▶ **Information shown**:

BEGIN

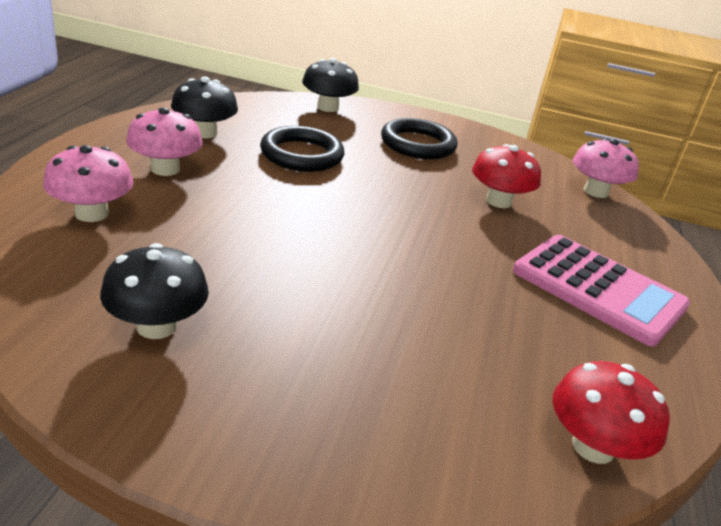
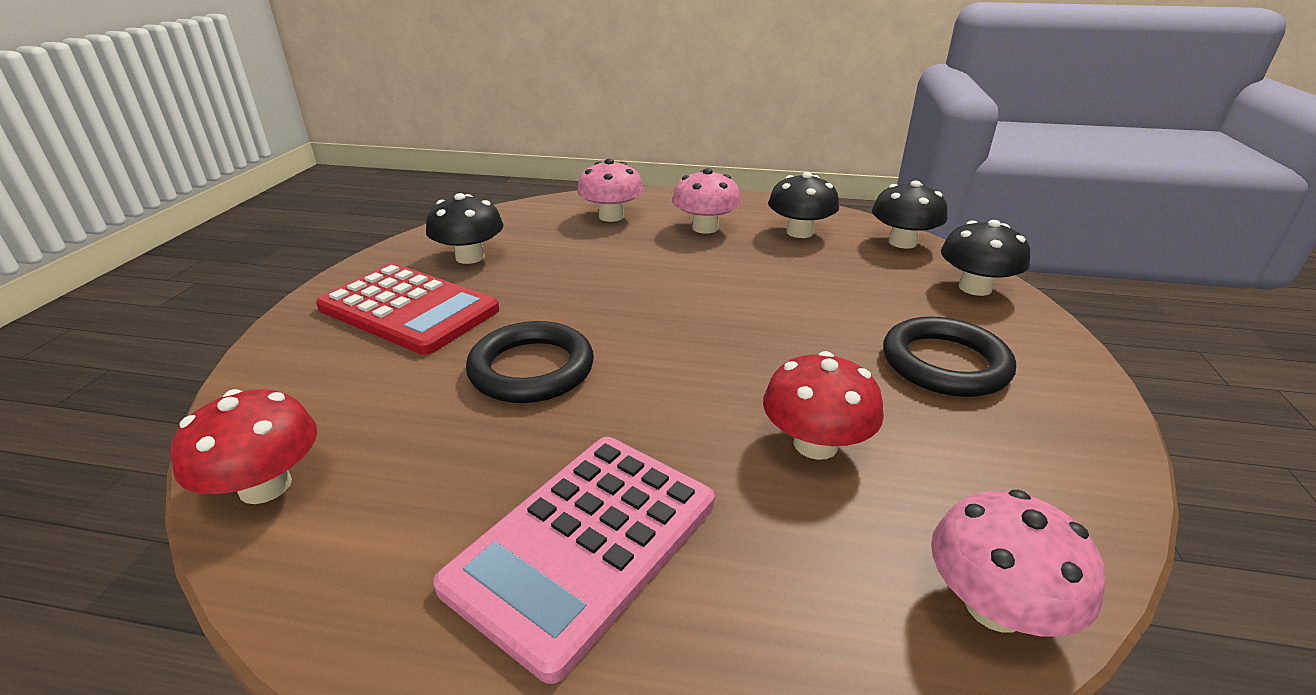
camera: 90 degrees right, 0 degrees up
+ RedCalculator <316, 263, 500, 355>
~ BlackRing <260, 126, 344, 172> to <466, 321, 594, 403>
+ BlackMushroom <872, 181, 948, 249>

END

▶ **Your goal**: Your copy should match the listing exactly, apart from the pictures it leaves out.

▶ **Output for this task**:
camera: 90 degrees right, 0 degrees up
+ RedCalculator <316, 263, 500, 355>
~ BlackRing <260, 126, 344, 172> to <466, 321, 594, 403>
+ BlackMushroom <872, 181, 948, 249>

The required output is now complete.